- Extracted information

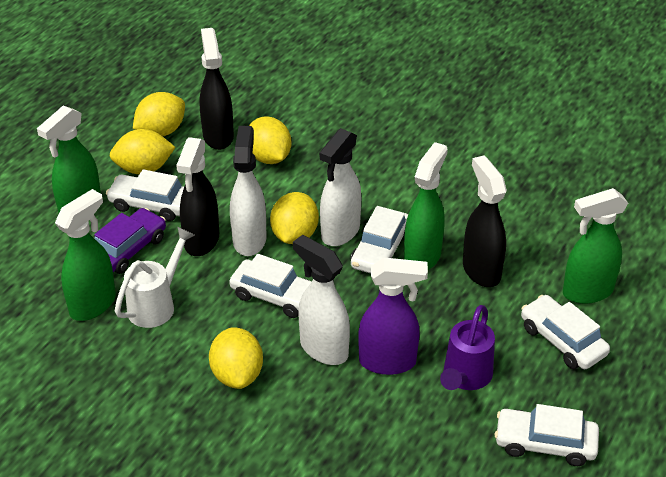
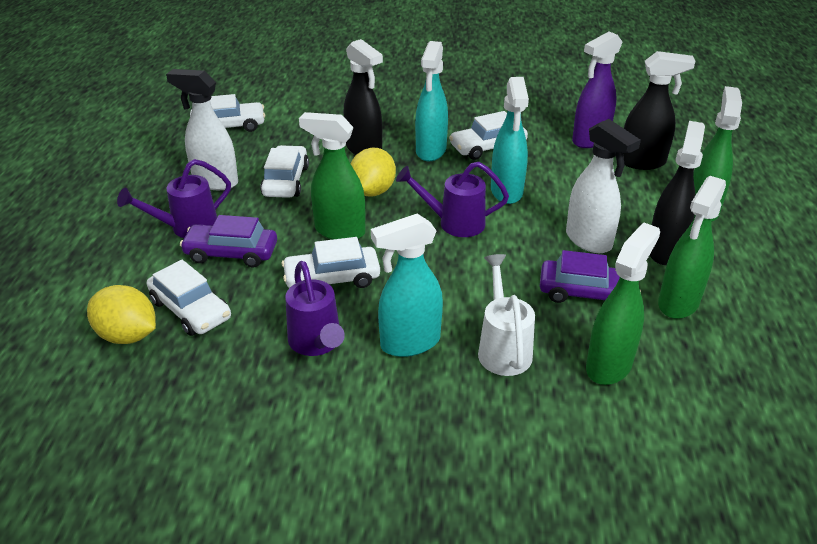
purple car: 1 -> 2
purple watering can: 1 -> 3
turquoise spray bottle: 0 -> 3
white spray bottle: 3 -> 2
yellow lemon: 5 -> 2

- About this exercise
Only the pictures may be dropped when you copy the data above; everything else stays exact.

- Reply
purple car: 1 -> 2
purple watering can: 1 -> 3
turquoise spray bottle: 0 -> 3
white spray bottle: 3 -> 2
yellow lemon: 5 -> 2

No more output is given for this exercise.